TASK OBJECTIVE: Please, from the entries below, transcribe exactly the lines that begin at the line with "camera: 10 degrees right, 5 degrees down" and end at the line with "red cutting board [406,442,653,559] -> none", without the pictures.

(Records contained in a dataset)
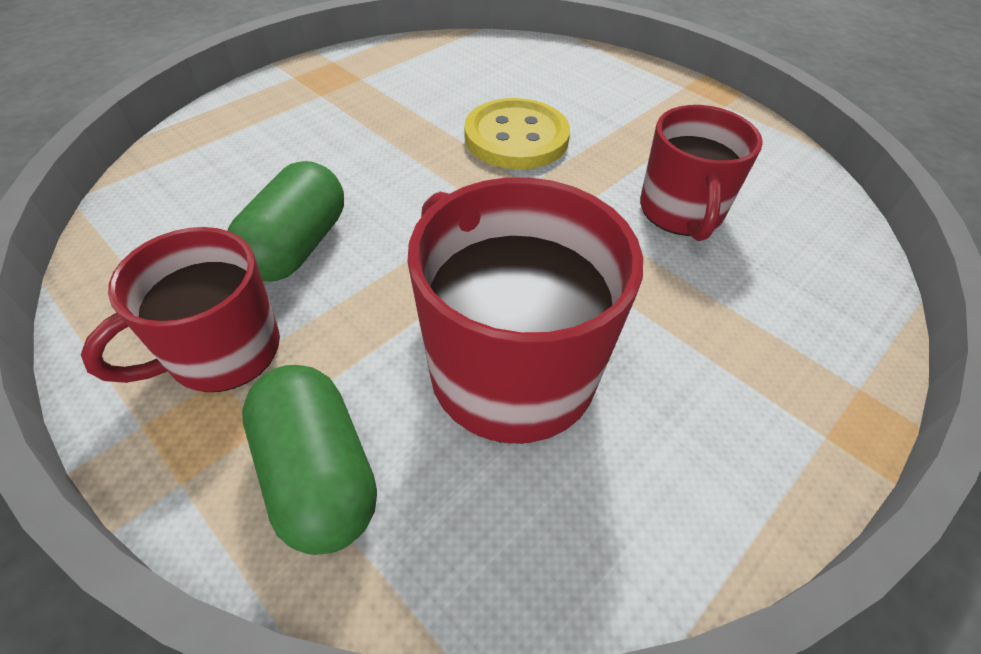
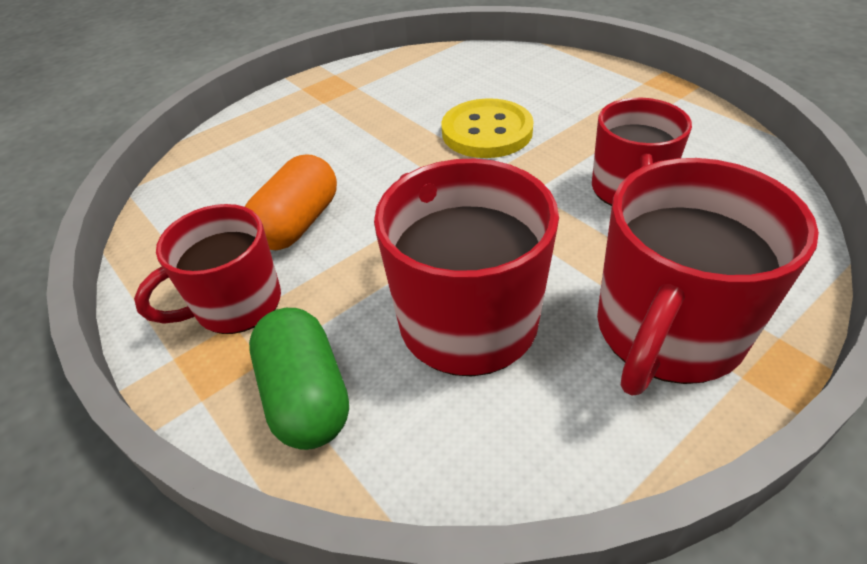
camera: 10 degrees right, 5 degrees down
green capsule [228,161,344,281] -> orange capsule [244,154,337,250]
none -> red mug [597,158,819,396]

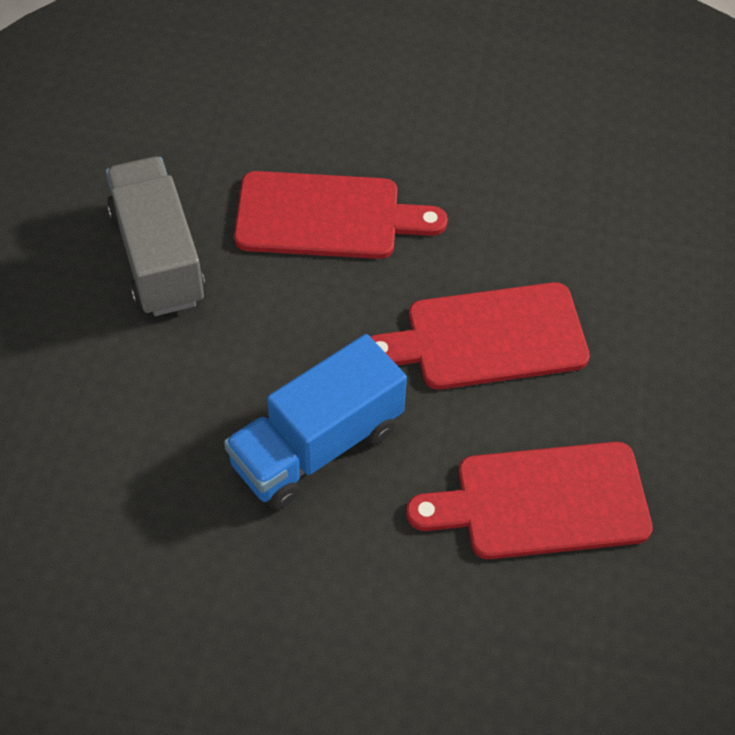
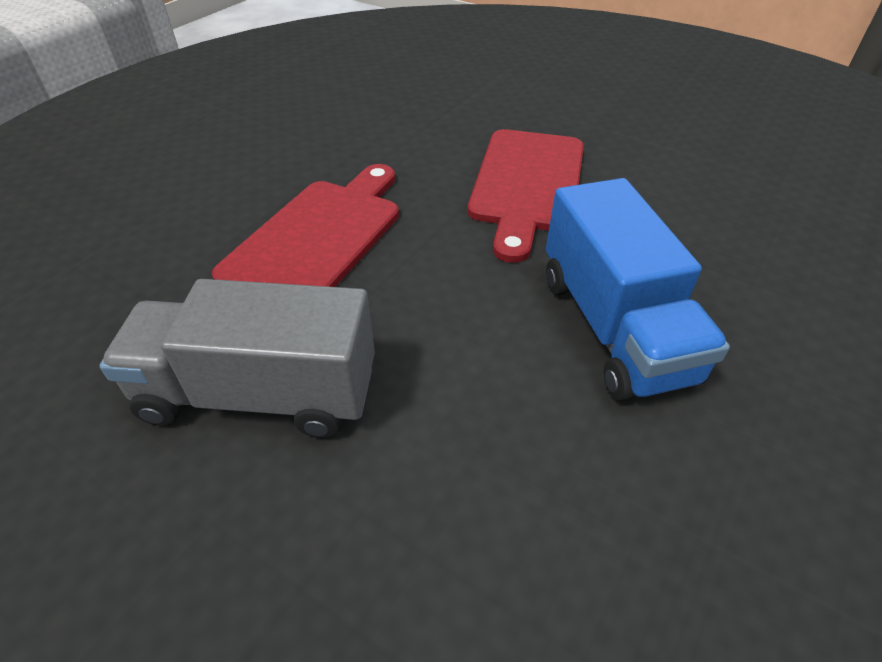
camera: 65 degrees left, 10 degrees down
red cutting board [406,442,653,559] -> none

---

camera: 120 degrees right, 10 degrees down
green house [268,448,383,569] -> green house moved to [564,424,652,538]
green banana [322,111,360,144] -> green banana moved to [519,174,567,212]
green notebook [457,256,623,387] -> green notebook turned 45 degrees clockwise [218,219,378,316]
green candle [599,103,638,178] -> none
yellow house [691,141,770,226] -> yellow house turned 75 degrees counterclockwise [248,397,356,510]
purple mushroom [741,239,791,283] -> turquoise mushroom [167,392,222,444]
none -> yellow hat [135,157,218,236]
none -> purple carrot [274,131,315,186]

RESULT:
camera: 10 degrees right, 5 degrees down
green capsule [228,161,344,281] -> orange capsule [244,154,337,250]
none -> red mug [597,158,819,396]

camera: 65 degrees left, 10 degrees down
red cutting board [406,442,653,559] -> none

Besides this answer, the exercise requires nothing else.